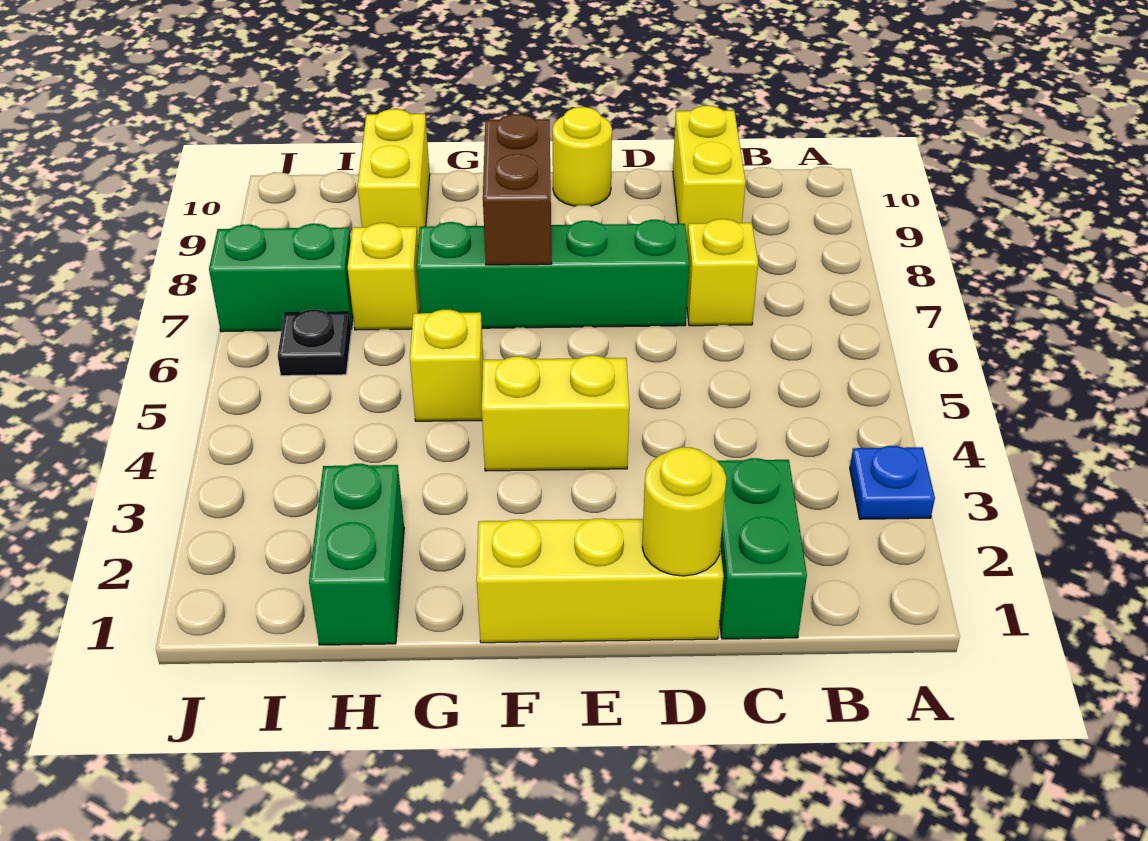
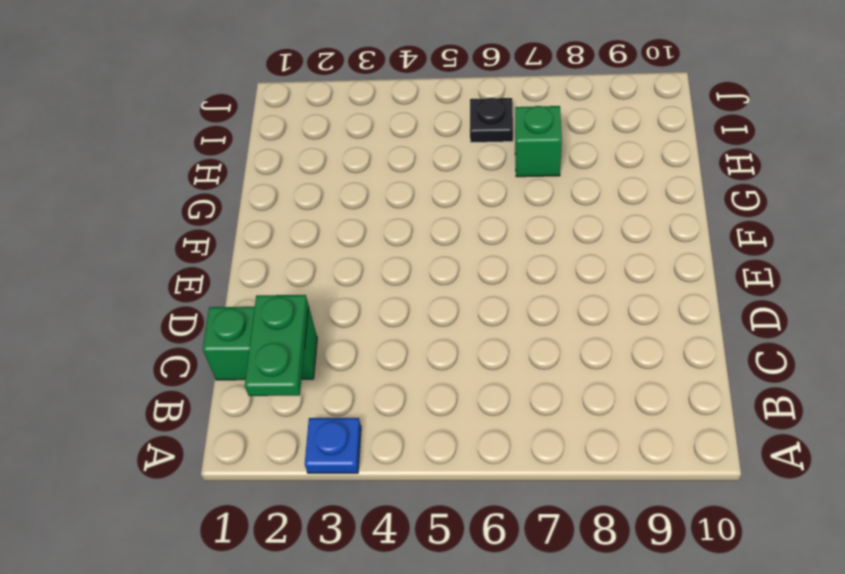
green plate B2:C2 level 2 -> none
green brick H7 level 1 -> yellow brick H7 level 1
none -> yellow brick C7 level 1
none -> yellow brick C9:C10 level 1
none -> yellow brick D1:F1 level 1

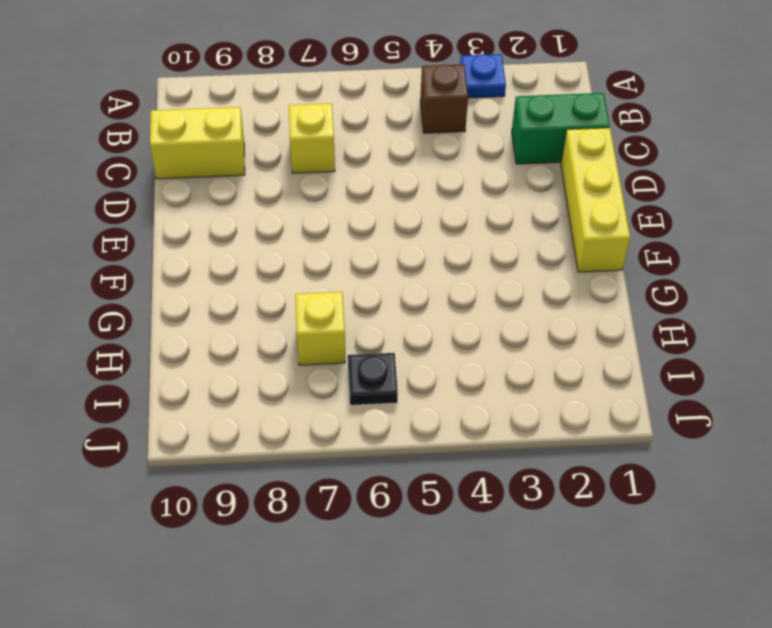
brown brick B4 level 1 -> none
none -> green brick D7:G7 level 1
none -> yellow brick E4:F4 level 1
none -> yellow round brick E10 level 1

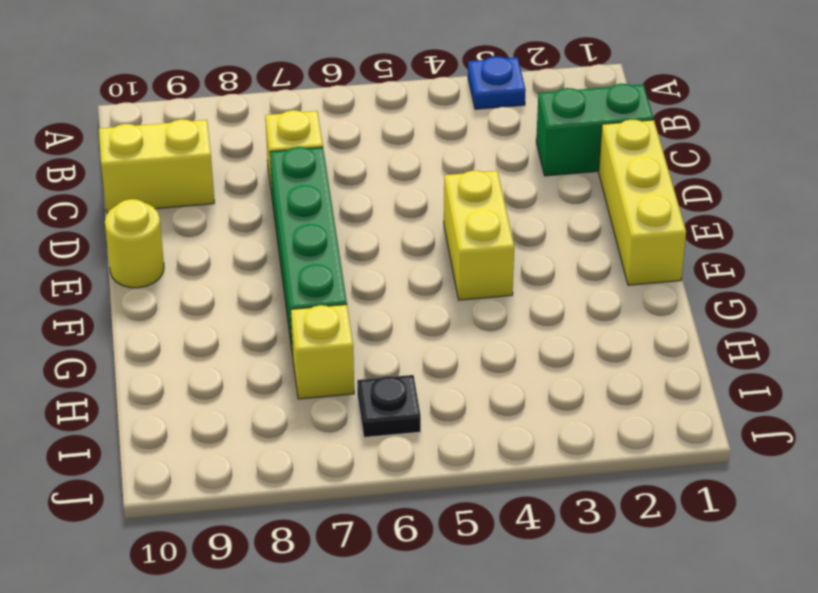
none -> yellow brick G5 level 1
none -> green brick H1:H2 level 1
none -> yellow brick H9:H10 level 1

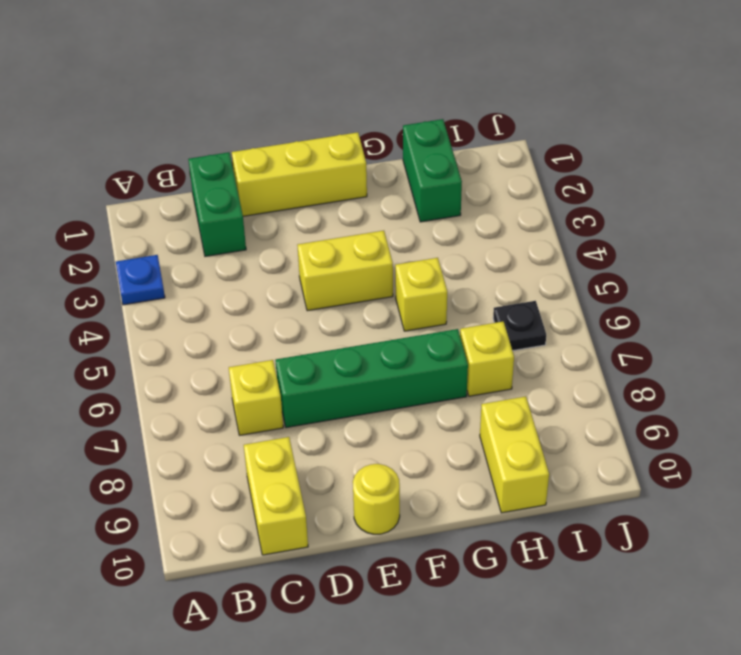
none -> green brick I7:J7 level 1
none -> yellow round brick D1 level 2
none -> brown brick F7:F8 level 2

▬▬▬▬▬▬

The lines above that include "yellow" should each be listed.

green brick H7 level 1 -> yellow brick H7 level 1
none -> yellow brick C7 level 1
none -> yellow brick C9:C10 level 1
none -> yellow brick D1:F1 level 1
none -> yellow brick E4:F4 level 1
none -> yellow round brick E10 level 1
none -> yellow brick G5 level 1
none -> yellow brick H9:H10 level 1
none -> yellow round brick D1 level 2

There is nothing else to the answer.